**Problem**. Word for word, reproduce all entries below, leaving every picture out.

[Scene image comparisons]
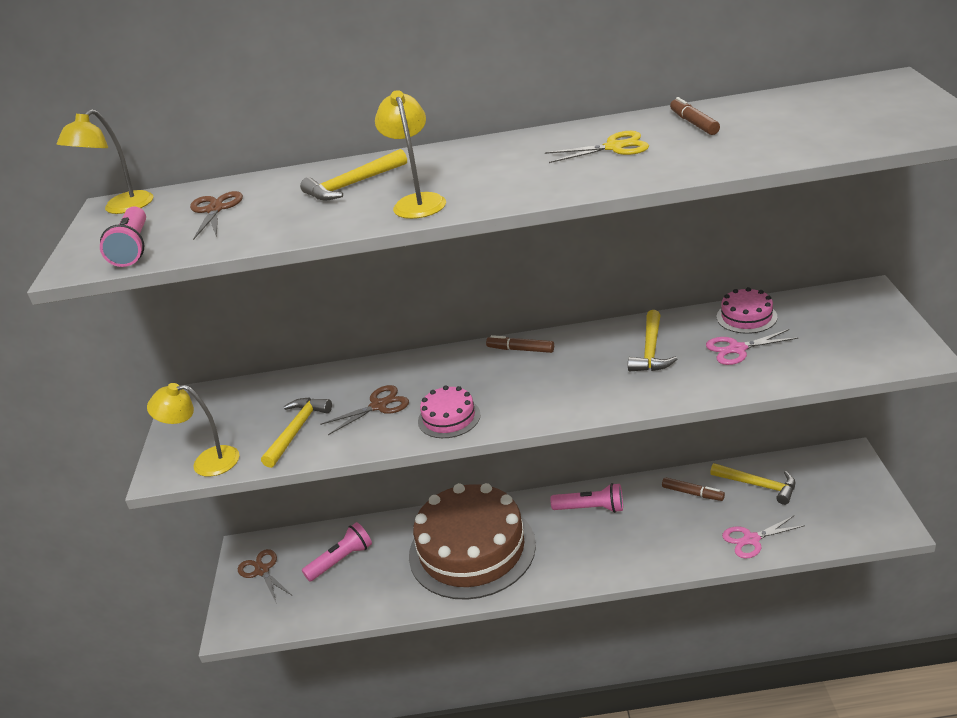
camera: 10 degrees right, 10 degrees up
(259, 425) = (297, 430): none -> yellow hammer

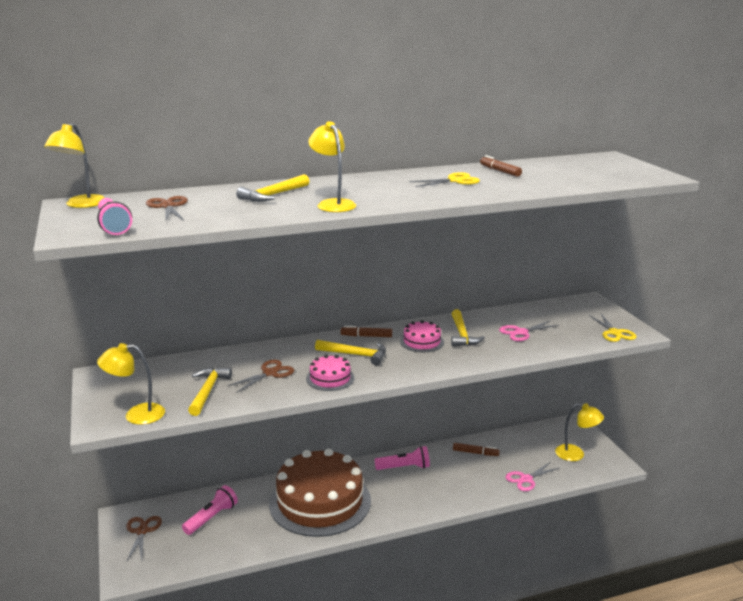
camera: 20 degrees left, 10 degrees down
(262, 571) = (142, 531): brown scissors -> brown scissors turned 45 degrees clockwise
(746, 317) = (518, 314): pink cake -> pink cake (422, 342)
(758, 485) = (519, 445): yellow hammer -> yellow hammer (355, 355)
(836, 506) = (576, 454): none -> yellow lamp
(881, 354) = (614, 333): none -> yellow scissors

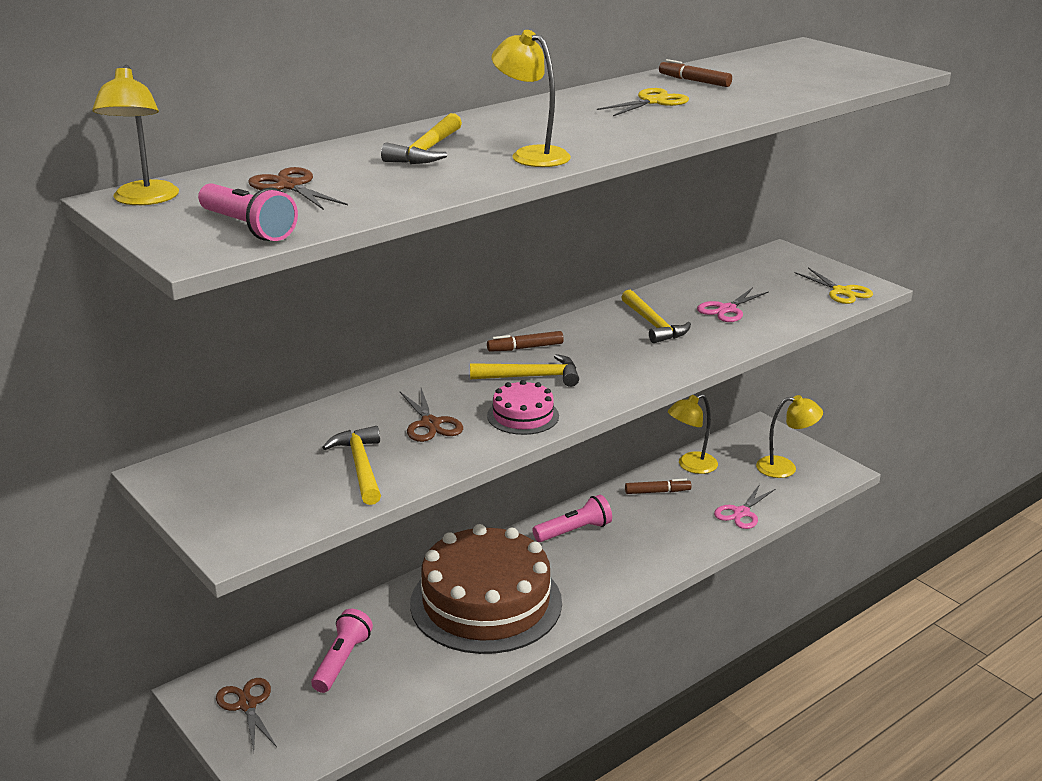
camera: 20 degrees left, 5 degrees up
(136, 415) = (281, 521): yellow lamp -> yellow lamp (690, 466)
(270, 373) = (430, 424): brown scissors -> brown scissors turned 135 degrees clockwise
(422, 342) = (607, 343): pink cake -> none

**Result of the task**.
camera: 10 degrees right, 10 degrees up
(259, 425) = (297, 430): none -> yellow hammer

camera: 20 degrees left, 10 degrees down
(262, 571) = (142, 531): brown scissors -> brown scissors turned 45 degrees clockwise
(746, 317) = (518, 314): pink cake -> pink cake (422, 342)
(758, 485) = (519, 445): yellow hammer -> yellow hammer (355, 355)
(836, 506) = (576, 454): none -> yellow lamp
(881, 354) = (614, 333): none -> yellow scissors

camera: 20 degrees left, 5 degrees up
(136, 415) = (281, 521): yellow lamp -> yellow lamp (690, 466)
(270, 373) = (430, 424): brown scissors -> brown scissors turned 135 degrees clockwise
(422, 342) = (607, 343): pink cake -> none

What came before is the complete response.